[Opening EXERCISE INPUTS section]

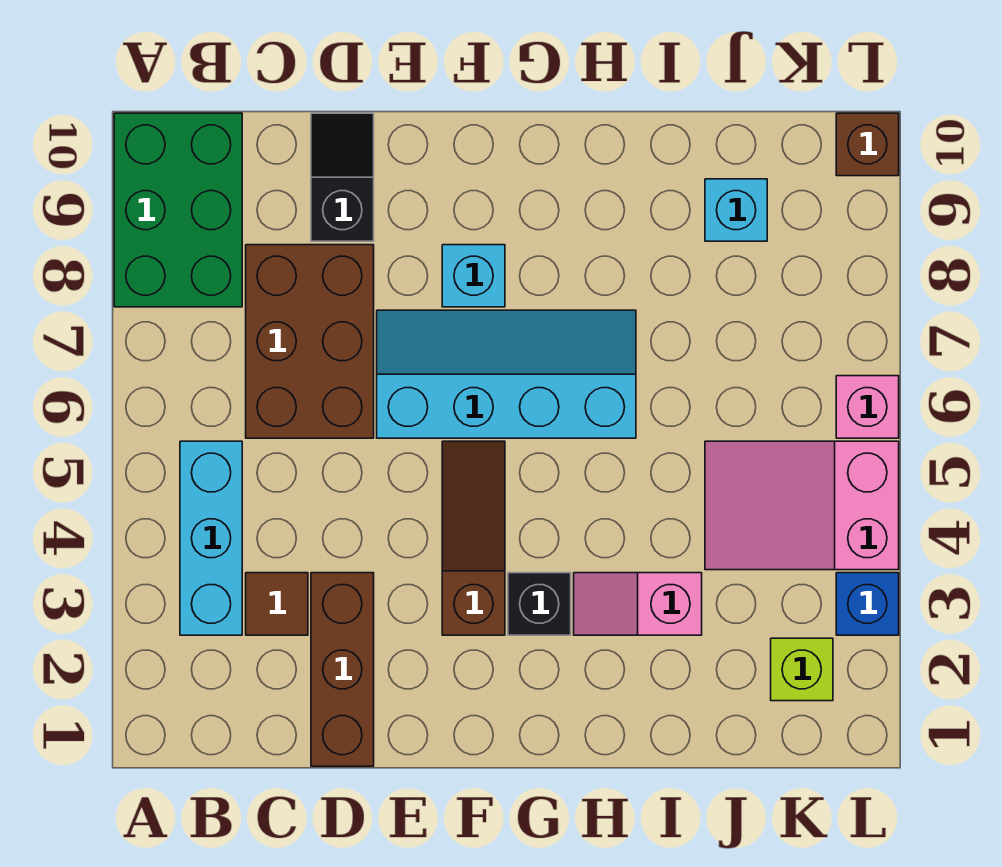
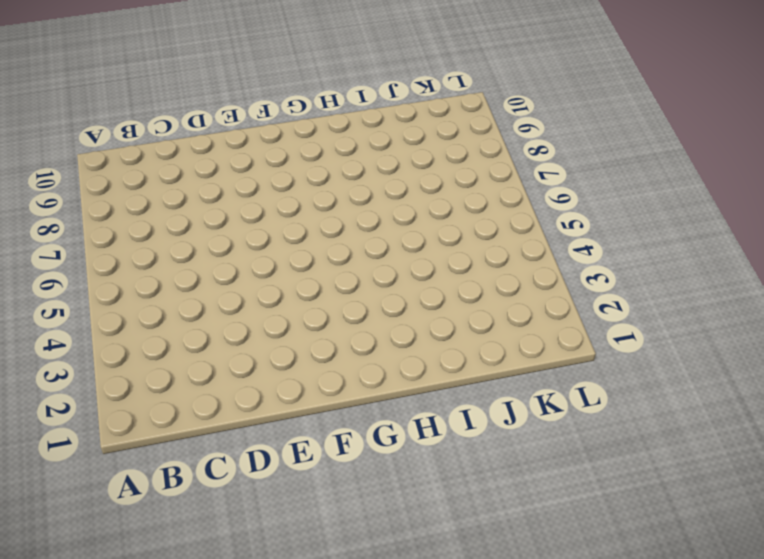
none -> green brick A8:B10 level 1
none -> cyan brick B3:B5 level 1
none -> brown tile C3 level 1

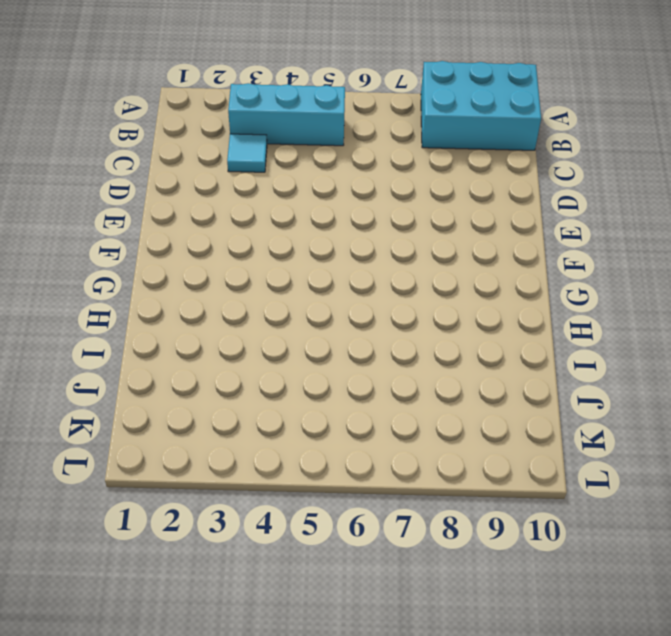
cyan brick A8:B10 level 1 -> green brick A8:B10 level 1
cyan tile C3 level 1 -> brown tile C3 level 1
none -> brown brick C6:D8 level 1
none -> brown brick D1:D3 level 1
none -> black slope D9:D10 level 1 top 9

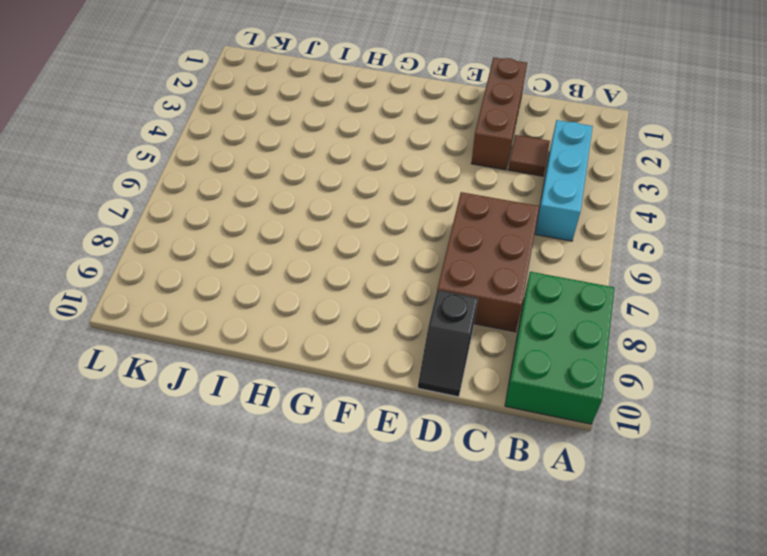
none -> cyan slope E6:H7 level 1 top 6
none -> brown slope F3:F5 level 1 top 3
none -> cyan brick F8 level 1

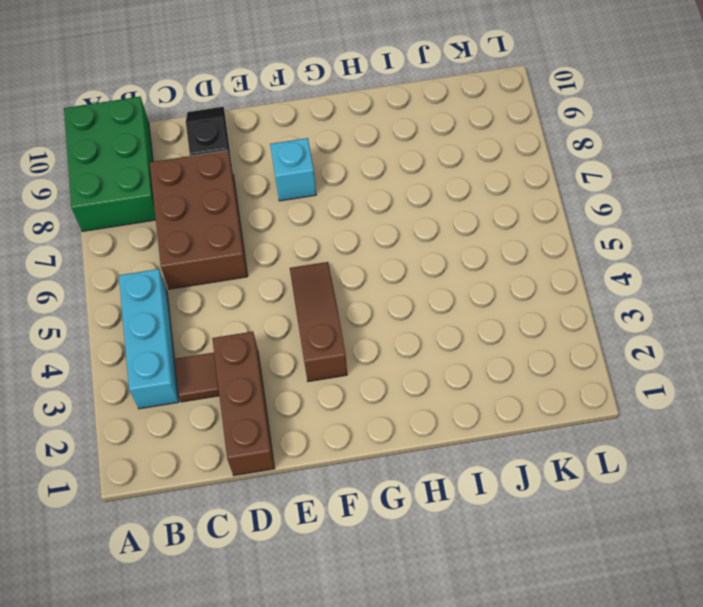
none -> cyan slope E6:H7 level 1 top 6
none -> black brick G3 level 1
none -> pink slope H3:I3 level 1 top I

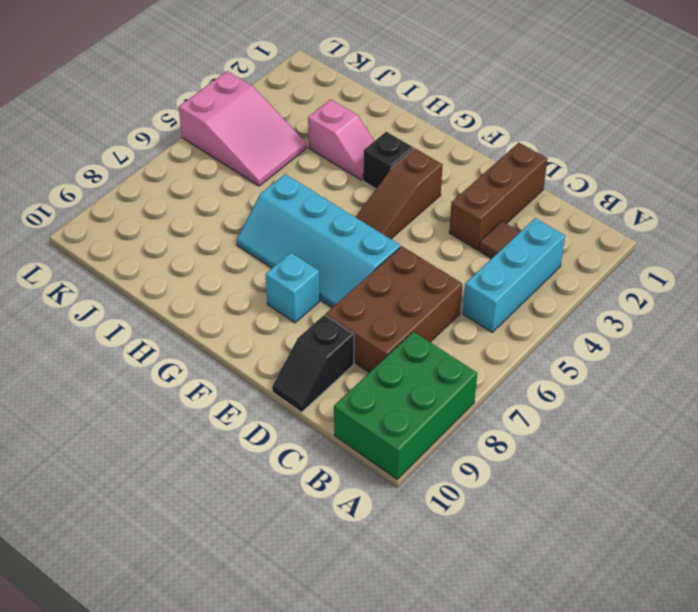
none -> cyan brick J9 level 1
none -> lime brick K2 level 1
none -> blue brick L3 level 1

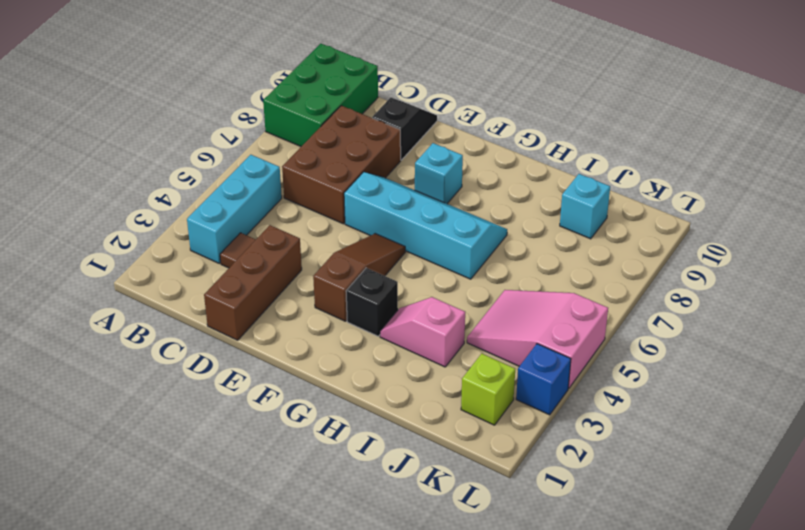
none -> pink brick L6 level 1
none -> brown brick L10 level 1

[Closing EXERCISE INPUTS section]

◆ **TASK GOAL**
Whenever a line of the records holds the string "brick", pick it out and copy it.

◆ **RESULT BELOW**
none -> green brick A8:B10 level 1
none -> cyan brick B3:B5 level 1
cyan brick A8:B10 level 1 -> green brick A8:B10 level 1
none -> brown brick C6:D8 level 1
none -> brown brick D1:D3 level 1
none -> cyan brick F8 level 1
none -> black brick G3 level 1
none -> cyan brick J9 level 1
none -> lime brick K2 level 1
none -> blue brick L3 level 1
none -> pink brick L6 level 1
none -> brown brick L10 level 1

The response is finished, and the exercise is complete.